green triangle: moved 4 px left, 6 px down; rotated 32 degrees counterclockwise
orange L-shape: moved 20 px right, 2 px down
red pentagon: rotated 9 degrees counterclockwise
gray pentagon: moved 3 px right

...

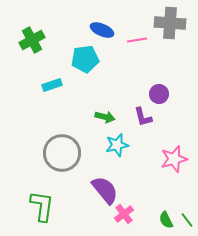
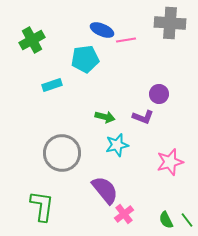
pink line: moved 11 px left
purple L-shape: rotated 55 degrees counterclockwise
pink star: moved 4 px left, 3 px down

...

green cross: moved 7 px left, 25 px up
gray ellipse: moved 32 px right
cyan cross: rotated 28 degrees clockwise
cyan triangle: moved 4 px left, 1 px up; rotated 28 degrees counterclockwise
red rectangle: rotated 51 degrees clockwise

(Task description) Please reproduce, exactly as they appear above, the lines from the line containing "gray ellipse: moved 32 px right" up to and including the line containing "red rectangle: rotated 51 degrees clockwise".

(Solution to this task)
gray ellipse: moved 32 px right
cyan cross: rotated 28 degrees clockwise
cyan triangle: moved 4 px left, 1 px up; rotated 28 degrees counterclockwise
red rectangle: rotated 51 degrees clockwise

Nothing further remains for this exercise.